Given problem: Update the lines below by replacing every "none" with "blank" and leaving everything else unchanged. Omit the pictures from your answer.

(Data taken from a collection)
####################
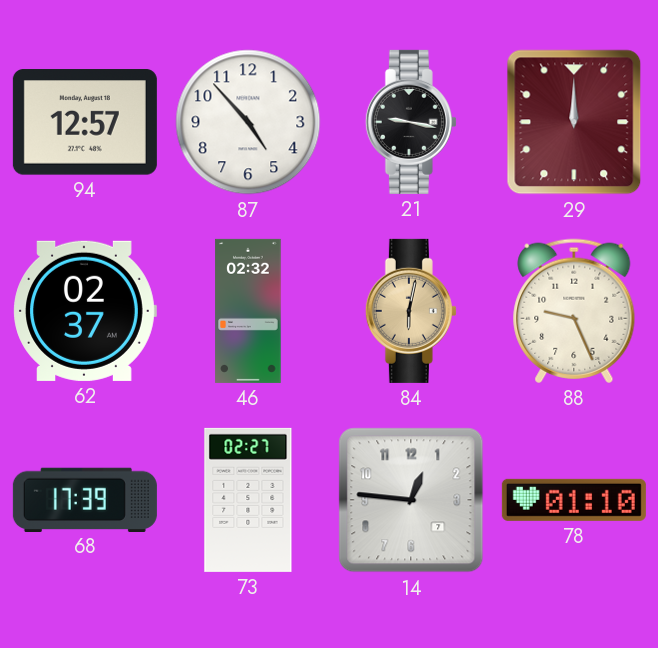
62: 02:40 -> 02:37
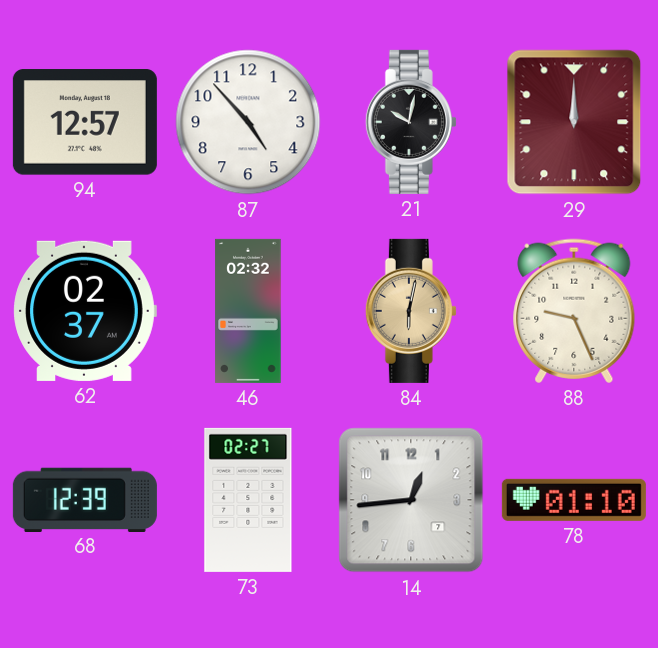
21: 9:17 -> 10:02
68: 17:39 -> 12:39
14: 12:46 -> 12:44
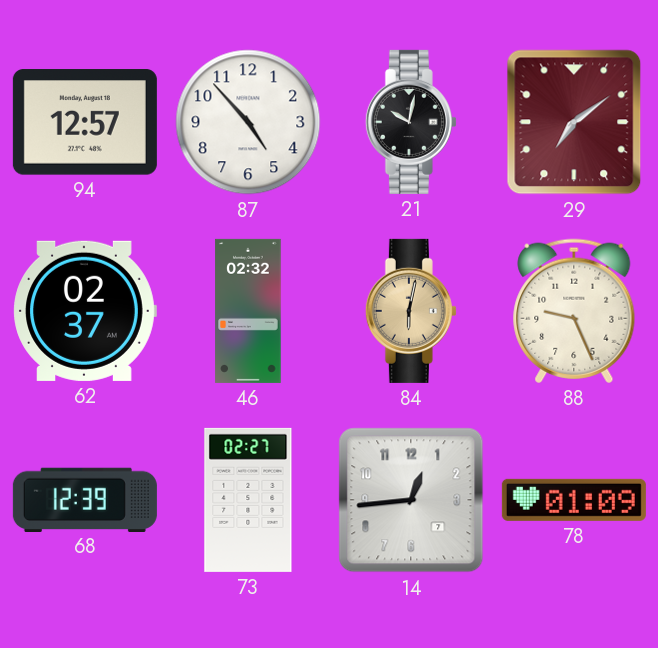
29: 12:00 -> 7:09
78: 01:10 -> 01:09
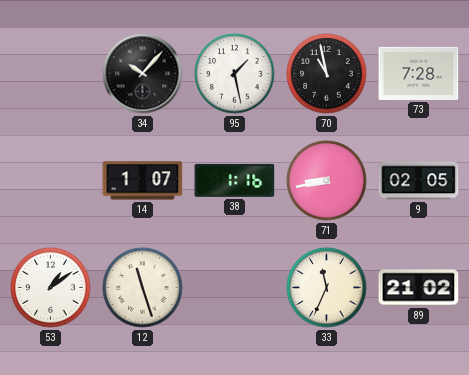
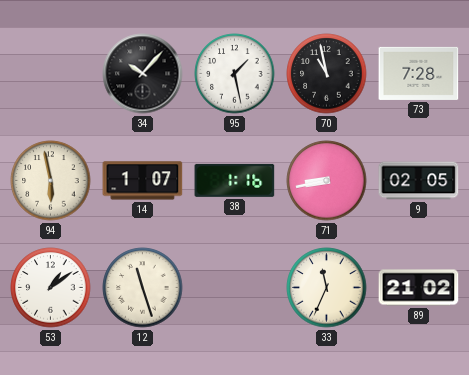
94: none -> 5:58
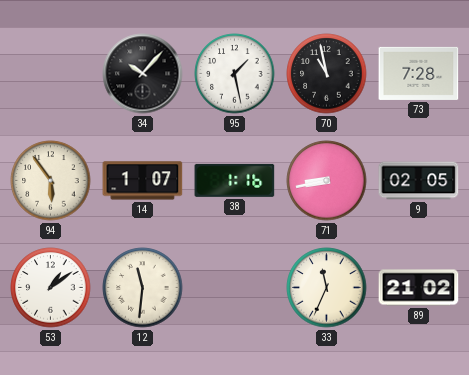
94: 5:58 -> 5:54
12: 11:27 -> 11:31
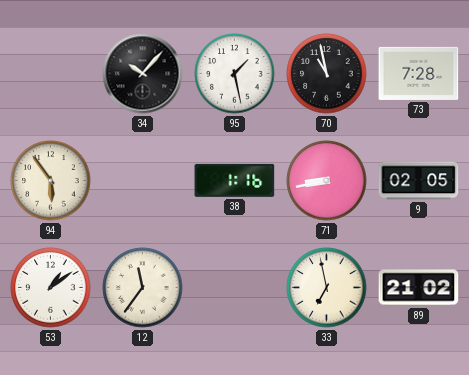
14: 1:07 -> none
12: 11:31 -> 11:36
33: 11:34 -> 6:58
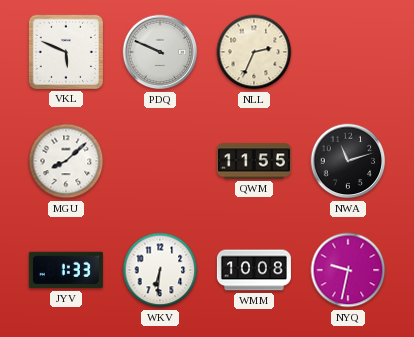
####################
Answer to the problem:
62: 02:40 -> 02:37
21: 9:17 -> 10:02
68: 17:39 -> 12:39
14: 12:46 -> 12:44
29: 12:00 -> 7:09
78: 01:10 -> 01:09
94: blank -> 5:58
94: 5:58 -> 5:54
12: 11:27 -> 11:31
14: 1:07 -> blank
12: 11:31 -> 11:36
33: 11:34 -> 6:58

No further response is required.